Try it =
From the line that contains "(215, 290) = (533, 186): none" through the line that contains "(676, 495) = (119, 262): yellow", output every line of the listing below exactly and leave out all the rest.

Materials provided =
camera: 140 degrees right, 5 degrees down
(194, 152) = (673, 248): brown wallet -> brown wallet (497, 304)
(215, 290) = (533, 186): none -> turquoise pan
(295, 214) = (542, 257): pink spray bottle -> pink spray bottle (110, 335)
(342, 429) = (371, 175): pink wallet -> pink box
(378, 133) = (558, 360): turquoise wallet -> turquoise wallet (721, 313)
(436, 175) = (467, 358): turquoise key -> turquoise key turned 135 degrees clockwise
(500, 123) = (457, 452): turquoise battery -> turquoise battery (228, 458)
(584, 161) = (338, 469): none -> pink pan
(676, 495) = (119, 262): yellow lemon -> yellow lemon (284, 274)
==
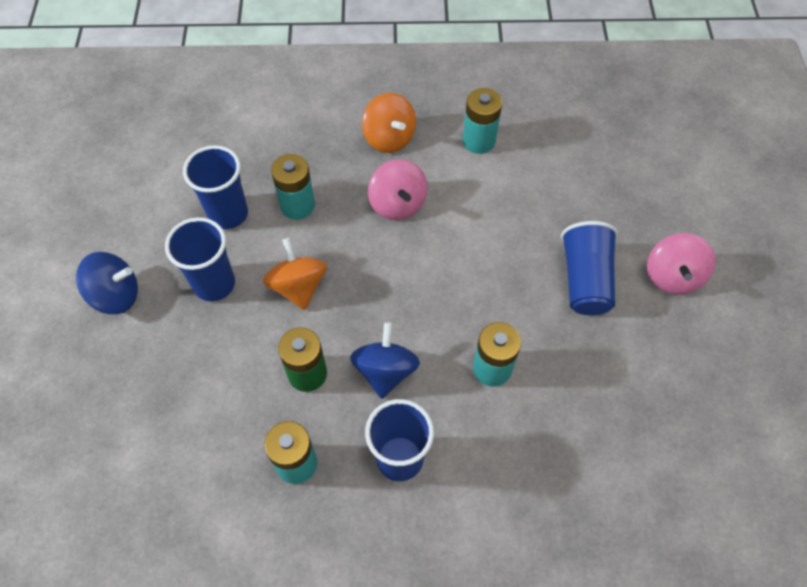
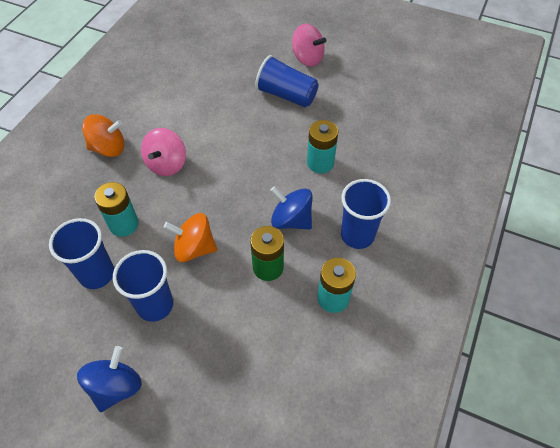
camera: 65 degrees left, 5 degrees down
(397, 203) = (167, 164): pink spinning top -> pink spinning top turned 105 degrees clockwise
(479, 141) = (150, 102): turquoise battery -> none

Result below =
(215, 290) = (533, 186): none -> turquoise pan
(295, 214) = (542, 257): pink spray bottle -> pink spray bottle (110, 335)
(342, 429) = (371, 175): pink wallet -> pink box
(378, 133) = (558, 360): turquoise wallet -> turquoise wallet (721, 313)
(436, 175) = (467, 358): turquoise key -> turquoise key turned 135 degrees clockwise
(500, 123) = (457, 452): turquoise battery -> turquoise battery (228, 458)
(584, 161) = (338, 469): none -> pink pan
(676, 495) = (119, 262): yellow lemon -> yellow lemon (284, 274)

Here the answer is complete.